*** DATASET CONTENT ***

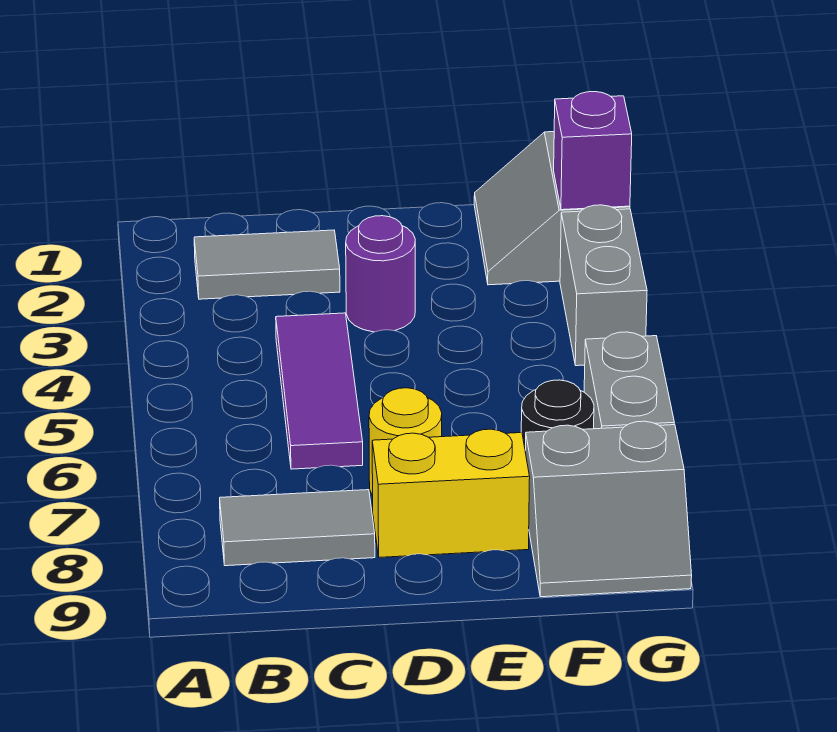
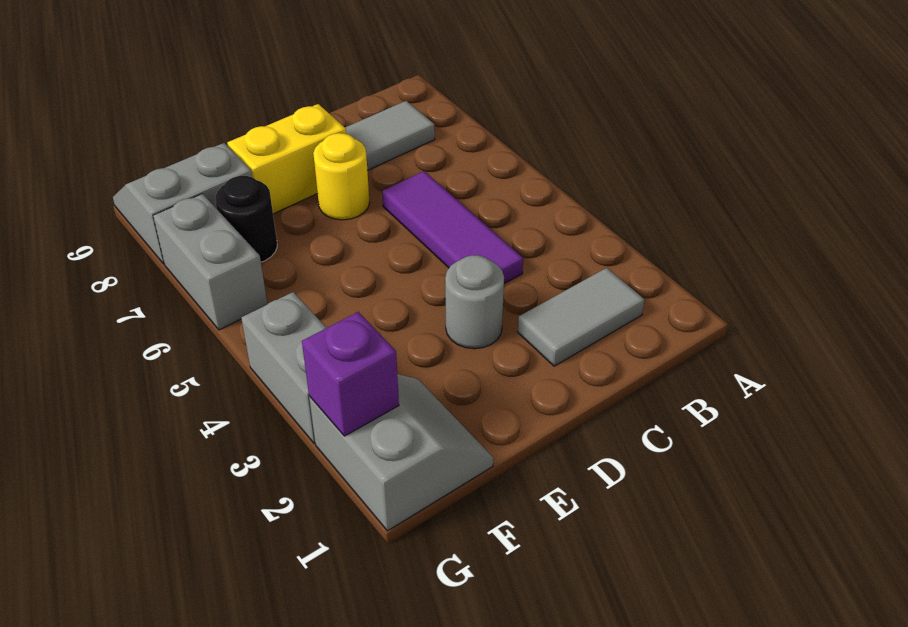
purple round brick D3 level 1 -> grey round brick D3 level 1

***
*** DATASET CONTENT ***

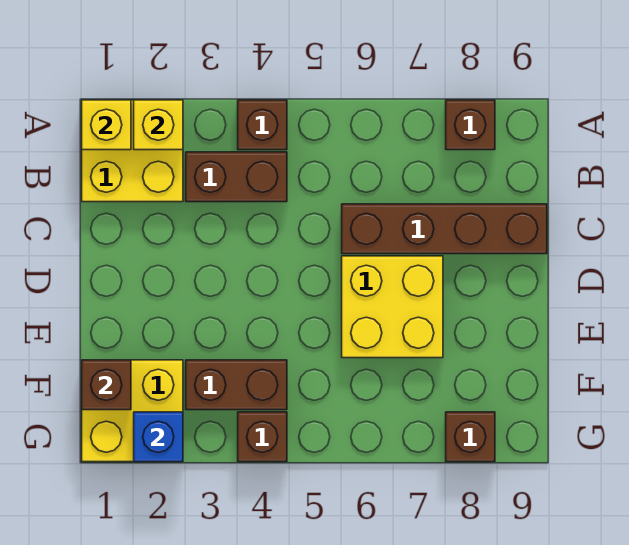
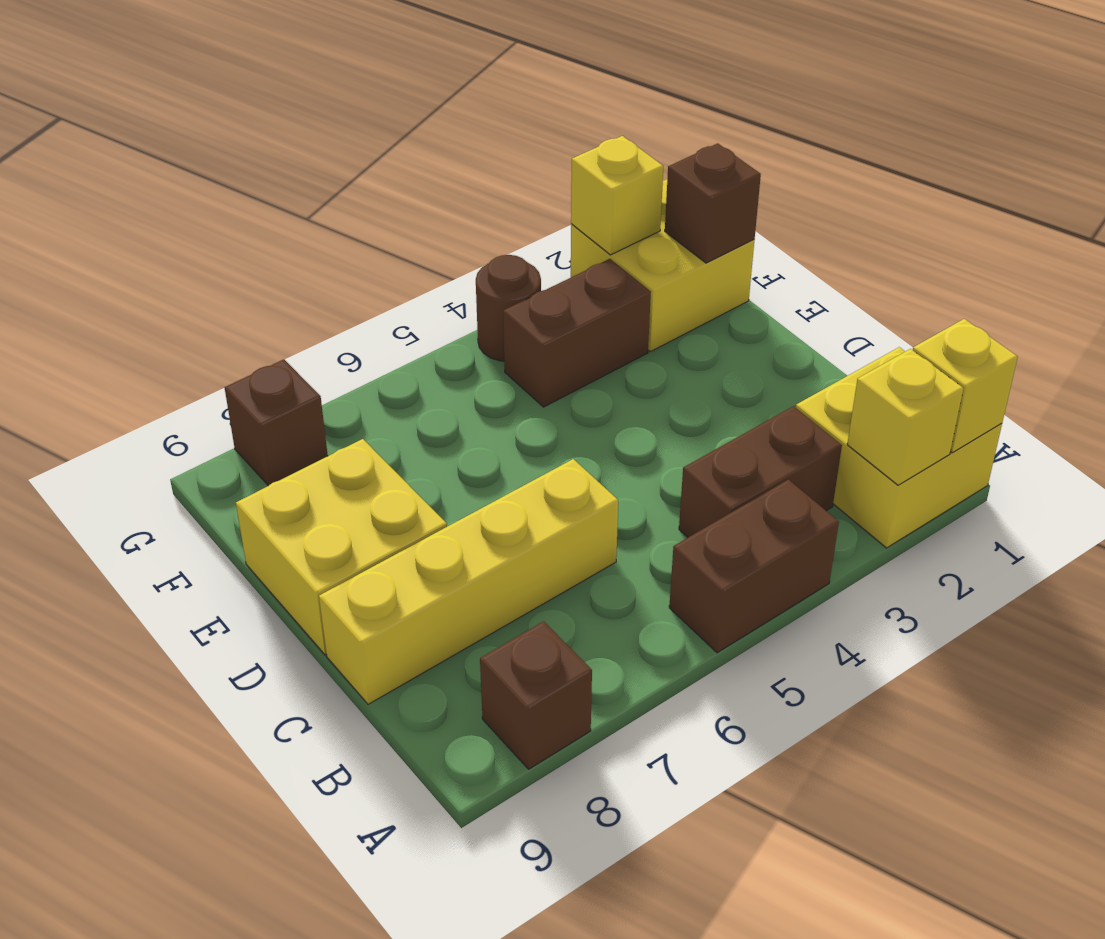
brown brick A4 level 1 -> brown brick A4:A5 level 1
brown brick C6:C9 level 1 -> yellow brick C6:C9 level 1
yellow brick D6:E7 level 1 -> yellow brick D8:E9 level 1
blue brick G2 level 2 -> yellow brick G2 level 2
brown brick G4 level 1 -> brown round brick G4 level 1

***

Every line of the records containing the word "brown" must appear in the answer.

brown brick A4 level 1 -> brown brick A4:A5 level 1
brown brick C6:C9 level 1 -> yellow brick C6:C9 level 1
brown brick G4 level 1 -> brown round brick G4 level 1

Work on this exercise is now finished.